Supplied data:
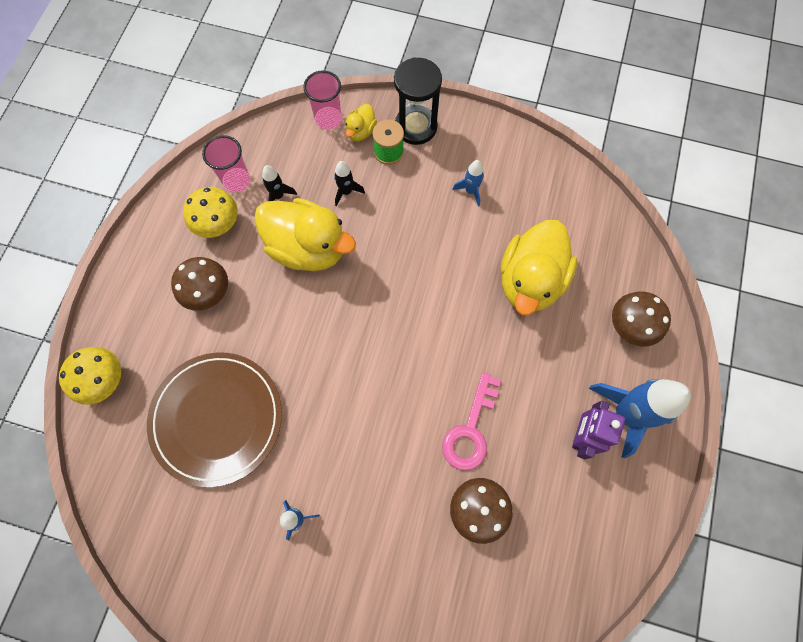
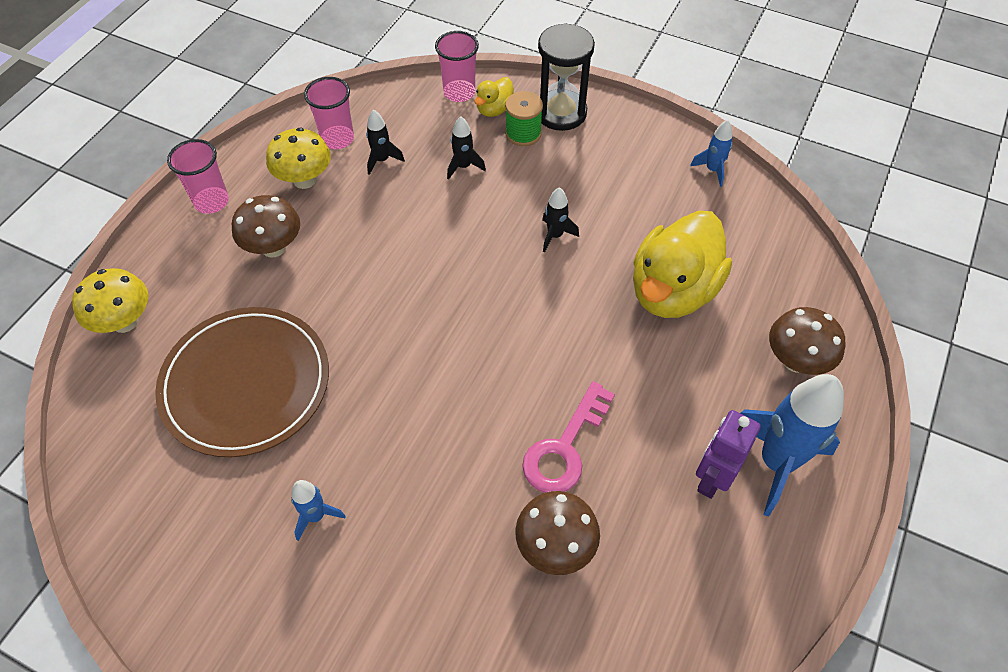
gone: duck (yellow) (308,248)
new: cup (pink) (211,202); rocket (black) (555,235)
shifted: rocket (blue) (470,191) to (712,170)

What you should do:
Reproduce the data exactly, please, and omit its pictures.

Answer for this exercise:
gone: duck (yellow) (308,248)
new: cup (pink) (211,202); rocket (black) (555,235)
shifted: rocket (blue) (470,191) to (712,170)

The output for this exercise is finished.